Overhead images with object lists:
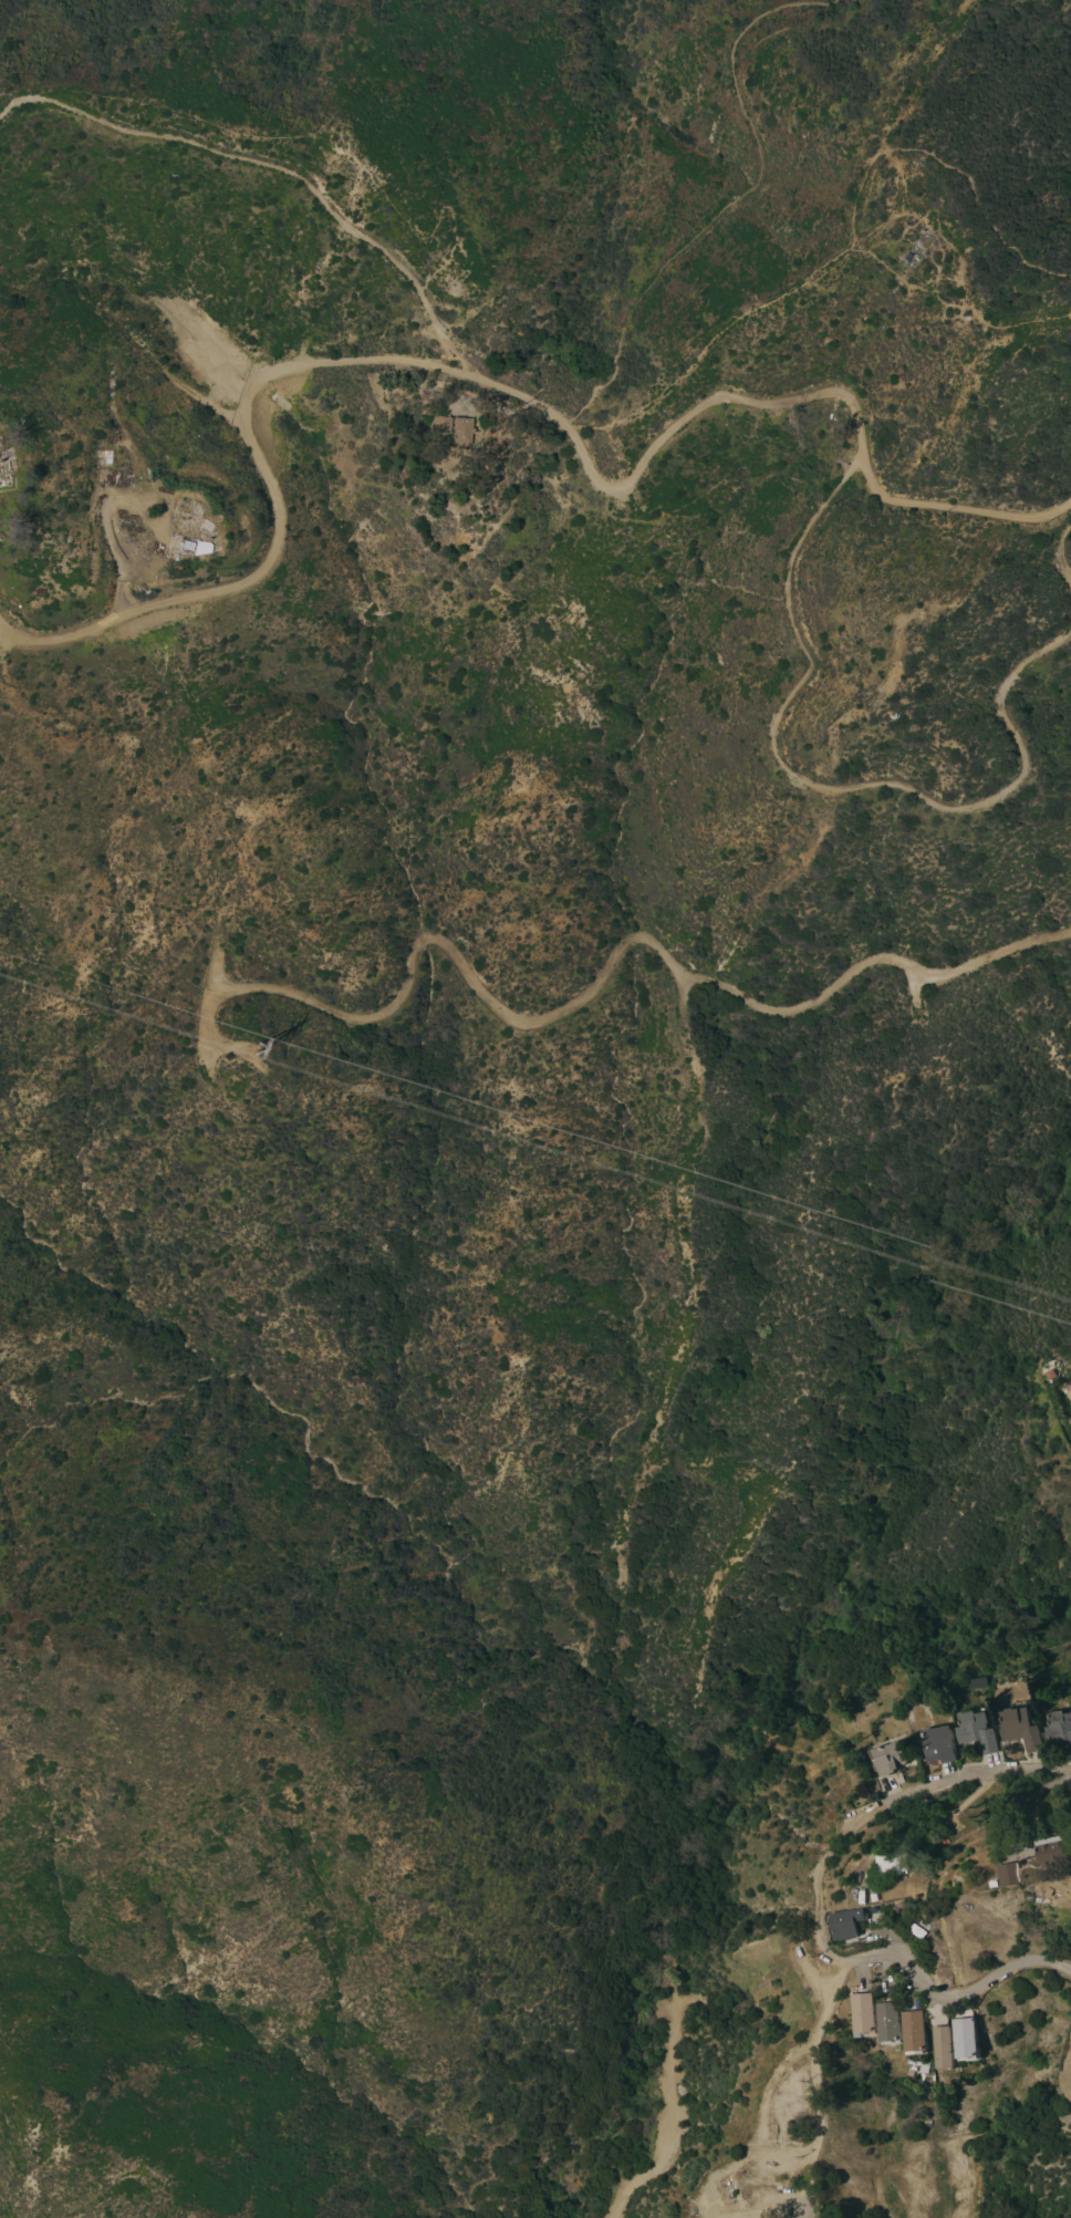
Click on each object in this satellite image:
road: (730, 58)
park: (253, 63)
road: (318, 141)
road: (276, 165)
road: (849, 240)
road: (645, 294)
road: (499, 387)
building: (441, 423)
building: (461, 431)
building: (112, 438)
building: (102, 458)
building: (5, 462)
building: (129, 478)
building: (193, 525)
road: (105, 526)
road: (1058, 553)
road: (820, 785)
road: (611, 961)
road: (205, 997)
power tower: (250, 1037)
building: (1067, 1389)
building: (1059, 1727)
building: (1021, 1729)
building: (978, 1731)
building: (939, 1744)
building: (890, 1758)
road: (963, 1775)
building: (1056, 1850)
building: (900, 1865)
building: (1014, 1874)
road: (823, 1896)
building: (923, 1898)
building: (857, 1923)
road: (961, 1999)
road: (838, 2003)
building: (871, 2015)
building: (896, 2023)
building: (921, 2032)
building: (969, 2039)
building: (948, 2048)
building: (913, 2072)
road: (669, 2120)
road: (765, 2133)
road: (822, 2149)
road: (704, 2207)

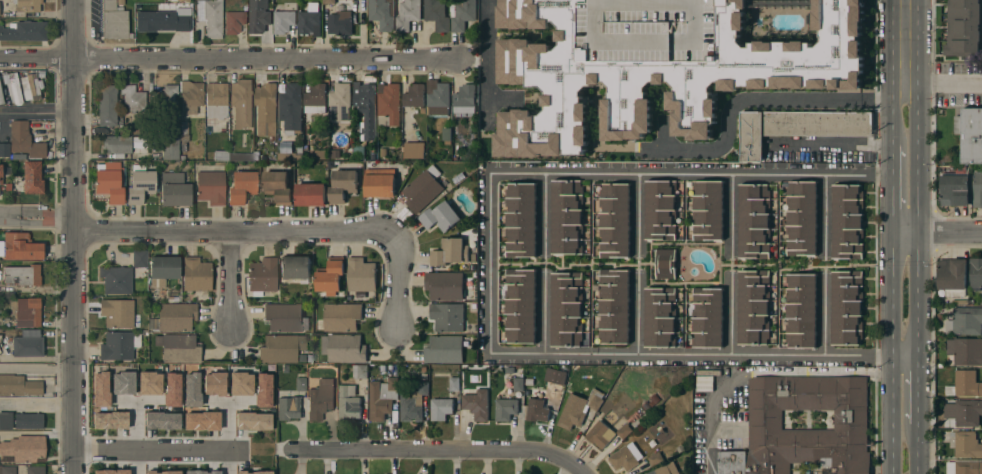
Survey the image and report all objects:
building: (173, 0)
building: (186, 0)
building: (120, 2)
building: (329, 2)
building: (28, 5)
building: (382, 14)
building: (408, 14)
building: (436, 14)
building: (463, 15)
building: (211, 16)
building: (259, 16)
building: (309, 18)
building: (114, 20)
building: (162, 20)
building: (234, 21)
building: (283, 21)
building: (340, 23)
building: (963, 28)
building: (709, 29)
building: (25, 31)
road: (907, 50)
road: (232, 61)
road: (484, 64)
building: (853, 80)
building: (759, 81)
building: (797, 83)
building: (30, 86)
building: (14, 87)
road: (944, 87)
building: (191, 95)
building: (414, 96)
building: (437, 97)
building: (1, 98)
building: (165, 98)
building: (315, 99)
building: (464, 99)
building: (134, 100)
building: (216, 100)
road: (829, 100)
building: (339, 101)
building: (242, 102)
building: (266, 102)
building: (107, 104)
building: (388, 104)
building: (291, 108)
building: (367, 108)
building: (674, 109)
road: (38, 111)
road: (892, 118)
building: (797, 127)
building: (970, 134)
building: (446, 135)
building: (184, 136)
building: (24, 140)
building: (117, 144)
road: (831, 145)
building: (170, 147)
building: (414, 149)
building: (5, 150)
building: (358, 153)
building: (232, 155)
building: (292, 155)
building: (335, 155)
building: (373, 157)
building: (1, 173)
road: (690, 174)
building: (32, 177)
building: (111, 182)
building: (380, 182)
building: (140, 185)
building: (343, 185)
building: (242, 186)
building: (211, 187)
building: (278, 187)
building: (175, 189)
building: (423, 189)
road: (892, 189)
building: (977, 189)
building: (954, 190)
building: (311, 195)
building: (660, 210)
building: (708, 211)
road: (543, 213)
road: (731, 213)
road: (638, 214)
road: (823, 214)
building: (567, 216)
building: (440, 217)
building: (801, 218)
building: (521, 220)
building: (614, 221)
building: (754, 221)
building: (847, 222)
road: (916, 226)
road: (199, 230)
road: (937, 234)
road: (76, 237)
building: (21, 247)
building: (449, 252)
building: (139, 258)
road: (489, 263)
building: (665, 264)
building: (295, 267)
building: (163, 269)
building: (975, 273)
building: (22, 274)
building: (196, 274)
building: (361, 275)
building: (262, 276)
building: (330, 276)
building: (952, 277)
building: (117, 279)
road: (400, 282)
road: (233, 284)
building: (444, 285)
building: (520, 305)
building: (614, 306)
building: (753, 307)
building: (847, 307)
building: (566, 309)
building: (801, 310)
building: (26, 311)
building: (119, 313)
road: (636, 313)
road: (543, 315)
road: (824, 315)
building: (660, 316)
road: (730, 316)
building: (173, 317)
building: (284, 317)
building: (341, 317)
building: (448, 317)
building: (707, 318)
building: (965, 321)
building: (0, 338)
building: (119, 345)
building: (27, 346)
building: (178, 347)
building: (281, 347)
building: (343, 348)
building: (444, 349)
building: (965, 351)
road: (702, 354)
road: (892, 354)
road: (38, 367)
building: (360, 372)
road: (812, 373)
building: (554, 376)
building: (122, 382)
building: (149, 382)
building: (213, 382)
building: (240, 382)
building: (301, 383)
building: (454, 384)
building: (513, 384)
building: (965, 384)
building: (18, 385)
building: (559, 386)
building: (100, 388)
building: (171, 389)
building: (191, 389)
building: (262, 389)
road: (917, 390)
building: (321, 398)
building: (382, 398)
building: (348, 403)
building: (413, 403)
building: (476, 404)
road: (38, 405)
building: (537, 406)
building: (288, 407)
building: (579, 408)
building: (441, 409)
building: (505, 409)
building: (964, 412)
building: (109, 419)
building: (6, 420)
building: (28, 420)
building: (161, 420)
building: (201, 420)
building: (252, 420)
building: (765, 420)
road: (709, 421)
building: (623, 431)
building: (600, 434)
building: (965, 444)
building: (24, 448)
road: (916, 449)
road: (434, 450)
road: (159, 452)
building: (626, 457)
building: (655, 459)
building: (964, 468)
building: (7, 469)
building: (666, 469)
building: (35, 470)
building: (110, 471)
building: (163, 472)
building: (201, 472)
building: (253, 472)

▸ REQUIRED WORK
Exact copies of the entries above are needed, with every picture removed.

▸ OUTPUT BELOW
Click on each object in this satellite image:
road: (730, 58)
park: (253, 63)
road: (318, 141)
road: (276, 165)
road: (849, 240)
road: (645, 294)
road: (499, 387)
building: (441, 423)
building: (461, 431)
building: (112, 438)
building: (102, 458)
building: (5, 462)
building: (129, 478)
building: (193, 525)
road: (105, 526)
road: (1058, 553)
road: (820, 785)
road: (611, 961)
road: (205, 997)
power tower: (250, 1037)
building: (1067, 1389)
building: (1059, 1727)
building: (1021, 1729)
building: (978, 1731)
building: (939, 1744)
building: (890, 1758)
road: (963, 1775)
building: (1056, 1850)
building: (900, 1865)
building: (1014, 1874)
road: (823, 1896)
building: (923, 1898)
building: (857, 1923)
road: (961, 1999)
road: (838, 2003)
building: (871, 2015)
building: (896, 2023)
building: (921, 2032)
building: (969, 2039)
building: (948, 2048)
building: (913, 2072)
road: (669, 2120)
road: (765, 2133)
road: (822, 2149)
road: (704, 2207)

Survey the image and report all objects:
building: (173, 0)
building: (186, 0)
building: (120, 2)
building: (329, 2)
building: (28, 5)
building: (382, 14)
building: (408, 14)
building: (436, 14)
building: (463, 15)
building: (211, 16)
building: (259, 16)
building: (309, 18)
building: (114, 20)
building: (162, 20)
building: (234, 21)
building: (283, 21)
building: (340, 23)
building: (963, 28)
building: (709, 29)
building: (25, 31)
road: (907, 50)
road: (232, 61)
road: (484, 64)
building: (853, 80)
building: (759, 81)
building: (797, 83)
building: (30, 86)
building: (14, 87)
road: (944, 87)
building: (191, 95)
building: (414, 96)
building: (437, 97)
building: (1, 98)
building: (165, 98)
building: (315, 99)
building: (464, 99)
building: (134, 100)
building: (216, 100)
road: (829, 100)
building: (339, 101)
building: (242, 102)
building: (266, 102)
building: (107, 104)
building: (388, 104)
building: (291, 108)
building: (367, 108)
building: (674, 109)
road: (38, 111)
road: (892, 118)
building: (797, 127)
building: (970, 134)
building: (446, 135)
building: (184, 136)
building: (24, 140)
building: (117, 144)
road: (831, 145)
building: (170, 147)
building: (414, 149)
building: (5, 150)
building: (358, 153)
building: (232, 155)
building: (292, 155)
building: (335, 155)
building: (373, 157)
building: (1, 173)
road: (690, 174)
building: (32, 177)
building: (111, 182)
building: (380, 182)
building: (140, 185)
building: (343, 185)
building: (242, 186)
building: (211, 187)
building: (278, 187)
building: (175, 189)
building: (423, 189)
road: (892, 189)
building: (977, 189)
building: (954, 190)
building: (311, 195)
building: (660, 210)
building: (708, 211)
road: (543, 213)
road: (731, 213)
road: (638, 214)
road: (823, 214)
building: (567, 216)
building: (440, 217)
building: (801, 218)
building: (521, 220)
building: (614, 221)
building: (754, 221)
building: (847, 222)
road: (916, 226)
road: (199, 230)
road: (937, 234)
road: (76, 237)
building: (21, 247)
building: (449, 252)
building: (139, 258)
road: (489, 263)
building: (665, 264)
building: (295, 267)
building: (163, 269)
building: (975, 273)
building: (22, 274)
building: (196, 274)
building: (361, 275)
building: (262, 276)
building: (330, 276)
building: (952, 277)
building: (117, 279)
road: (400, 282)
road: (233, 284)
building: (444, 285)
building: (520, 305)
building: (614, 306)
building: (753, 307)
building: (847, 307)
building: (566, 309)
building: (801, 310)
building: (26, 311)
building: (119, 313)
road: (636, 313)
road: (543, 315)
road: (824, 315)
building: (660, 316)
road: (730, 316)
building: (173, 317)
building: (284, 317)
building: (341, 317)
building: (448, 317)
building: (707, 318)
building: (965, 321)
building: (0, 338)
building: (119, 345)
building: (27, 346)
building: (178, 347)
building: (281, 347)
building: (343, 348)
building: (444, 349)
building: (965, 351)
road: (702, 354)
road: (892, 354)
road: (38, 367)
building: (360, 372)
road: (812, 373)
building: (554, 376)
building: (122, 382)
building: (149, 382)
building: (213, 382)
building: (240, 382)
building: (301, 383)
building: (454, 384)
building: (513, 384)
building: (965, 384)
building: (18, 385)
building: (559, 386)
building: (100, 388)
building: (171, 389)
building: (191, 389)
building: (262, 389)
road: (917, 390)
building: (321, 398)
building: (382, 398)
building: (348, 403)
building: (413, 403)
building: (476, 404)
road: (38, 405)
building: (537, 406)
building: (288, 407)
building: (579, 408)
building: (441, 409)
building: (505, 409)
building: (964, 412)
building: (109, 419)
building: (6, 420)
building: (28, 420)
building: (161, 420)
building: (201, 420)
building: (252, 420)
building: (765, 420)
road: (709, 421)
building: (623, 431)
building: (600, 434)
building: (965, 444)
building: (24, 448)
road: (916, 449)
road: (434, 450)
road: (159, 452)
building: (626, 457)
building: (655, 459)
building: (964, 468)
building: (7, 469)
building: (666, 469)
building: (35, 470)
building: (110, 471)
building: (163, 472)
building: (201, 472)
building: (253, 472)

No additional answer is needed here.